Segment Start: DATASET ENTRIES

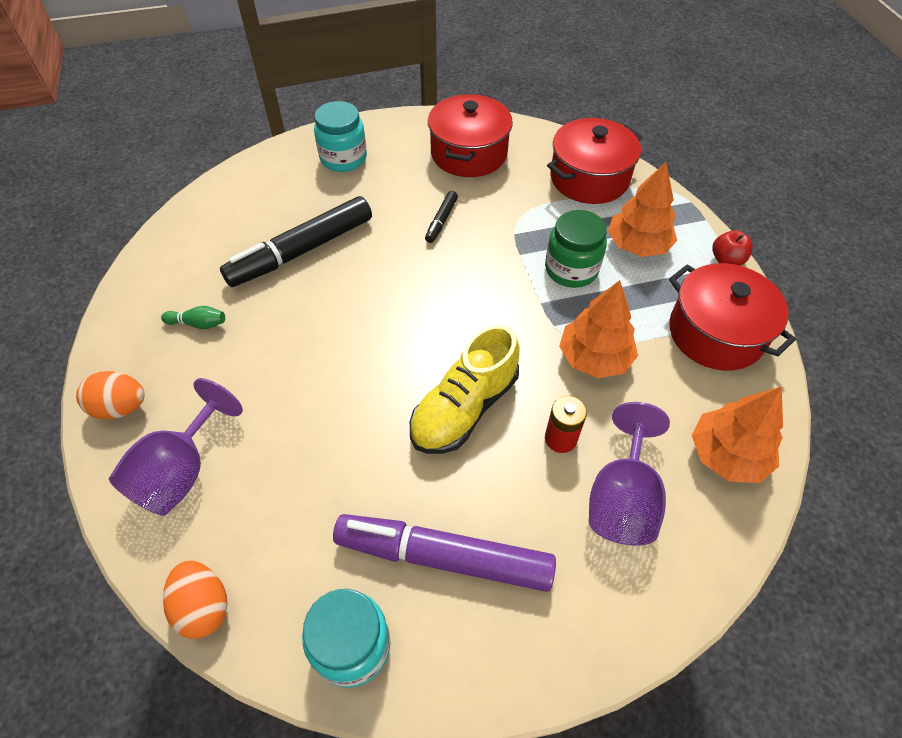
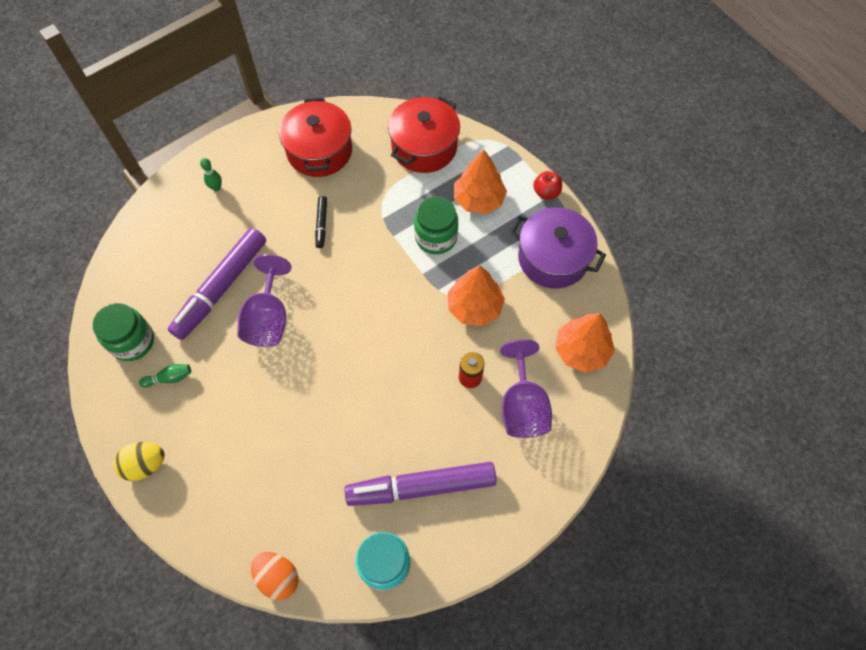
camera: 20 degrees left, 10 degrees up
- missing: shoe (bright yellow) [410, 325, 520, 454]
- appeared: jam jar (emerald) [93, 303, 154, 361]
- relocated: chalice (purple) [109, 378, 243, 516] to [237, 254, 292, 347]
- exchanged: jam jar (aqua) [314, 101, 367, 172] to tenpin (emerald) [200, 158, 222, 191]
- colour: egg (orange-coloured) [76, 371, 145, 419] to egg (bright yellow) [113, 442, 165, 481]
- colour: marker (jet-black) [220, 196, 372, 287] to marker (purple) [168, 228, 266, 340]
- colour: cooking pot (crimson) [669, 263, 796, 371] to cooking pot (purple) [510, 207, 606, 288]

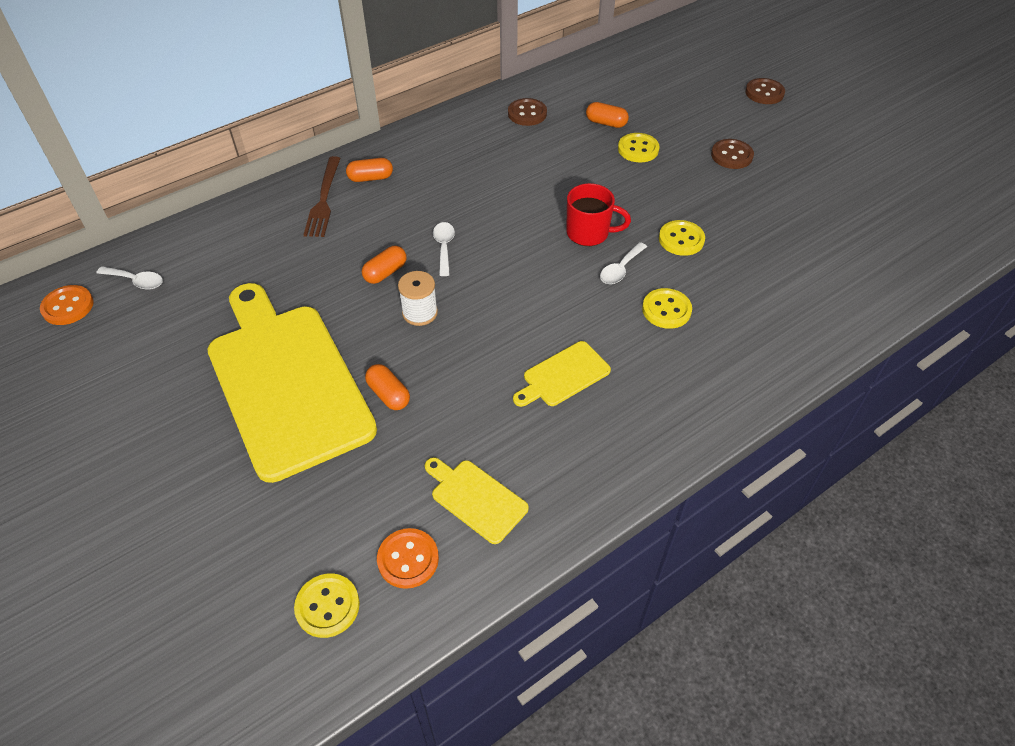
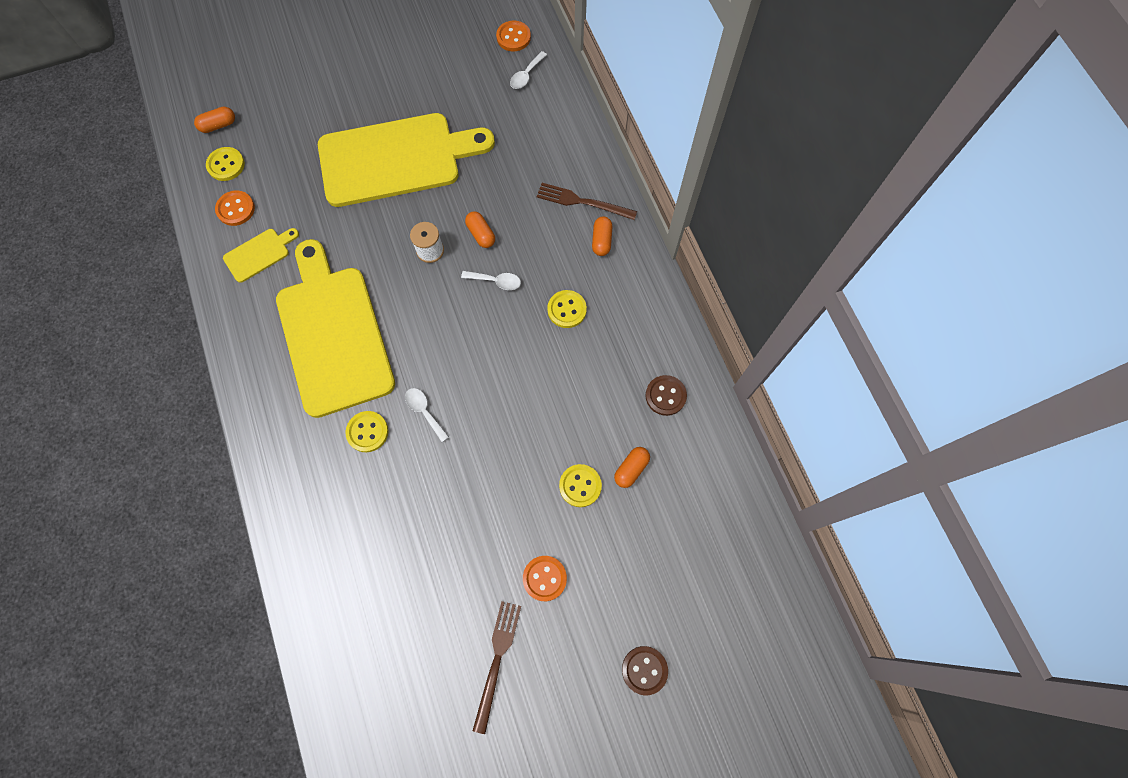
camera: 105 degrees right, 20 degrees up
- missing: mug (crimson) [566, 183, 631, 246]
- appeared: dinner fork (brown) [473, 601, 521, 734]
- relocated: pill shape (orange-coloured) [365, 364, 410, 410] to [194, 107, 235, 133]
- relocated: sewing button (bright yellow) [659, 220, 705, 256] to [547, 290, 587, 328]
- colour: sewing button (brown) [711, 139, 754, 169] to sewing button (orange-coloured) [523, 556, 567, 601]
- size: bread board (bright yellow) [513, 341, 611, 407] = [276, 239, 395, 418] x2.38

Segment End: DATASET ENTRIES

_TASK OBJECTIVE_: For each record above, write out its text exactly and skip any picture.

_TASK ANSWER_:
camera: 20 degrees left, 10 degrees up
- missing: shoe (bright yellow) [410, 325, 520, 454]
- appeared: jam jar (emerald) [93, 303, 154, 361]
- relocated: chalice (purple) [109, 378, 243, 516] to [237, 254, 292, 347]
- exchanged: jam jar (aqua) [314, 101, 367, 172] to tenpin (emerald) [200, 158, 222, 191]
- colour: egg (orange-coloured) [76, 371, 145, 419] to egg (bright yellow) [113, 442, 165, 481]
- colour: marker (jet-black) [220, 196, 372, 287] to marker (purple) [168, 228, 266, 340]
- colour: cooking pot (crimson) [669, 263, 796, 371] to cooking pot (purple) [510, 207, 606, 288]

camera: 105 degrees right, 20 degrees up
- missing: mug (crimson) [566, 183, 631, 246]
- appeared: dinner fork (brown) [473, 601, 521, 734]
- relocated: pill shape (orange-coloured) [365, 364, 410, 410] to [194, 107, 235, 133]
- relocated: sewing button (bright yellow) [659, 220, 705, 256] to [547, 290, 587, 328]
- colour: sewing button (brown) [711, 139, 754, 169] to sewing button (orange-coloured) [523, 556, 567, 601]
- size: bread board (bright yellow) [513, 341, 611, 407] = [276, 239, 395, 418] x2.38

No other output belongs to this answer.